--- Exercise requirements ---
What lines in this listing contain the string "jaune"? Report each one by copying it.
▼
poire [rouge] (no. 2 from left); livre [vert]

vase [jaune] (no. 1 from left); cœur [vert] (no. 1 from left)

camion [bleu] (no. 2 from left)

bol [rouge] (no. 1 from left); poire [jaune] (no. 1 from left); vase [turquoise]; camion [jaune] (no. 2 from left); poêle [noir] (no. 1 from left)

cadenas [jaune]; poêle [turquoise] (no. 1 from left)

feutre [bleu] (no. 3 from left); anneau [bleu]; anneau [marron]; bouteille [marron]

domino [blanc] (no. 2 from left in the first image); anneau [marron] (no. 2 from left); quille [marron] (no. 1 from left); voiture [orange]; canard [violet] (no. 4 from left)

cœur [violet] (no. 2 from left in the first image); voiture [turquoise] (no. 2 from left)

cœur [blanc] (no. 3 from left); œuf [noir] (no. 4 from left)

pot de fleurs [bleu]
▲
--- Finished task ---
vase [jaune] (no. 1 from left); cœur [vert] (no. 1 from left)
bol [rouge] (no. 1 from left); poire [jaune] (no. 1 from left); vase [turquoise]; camion [jaune] (no. 2 from left); poêle [noir] (no. 1 from left)
cadenas [jaune]; poêle [turquoise] (no. 1 from left)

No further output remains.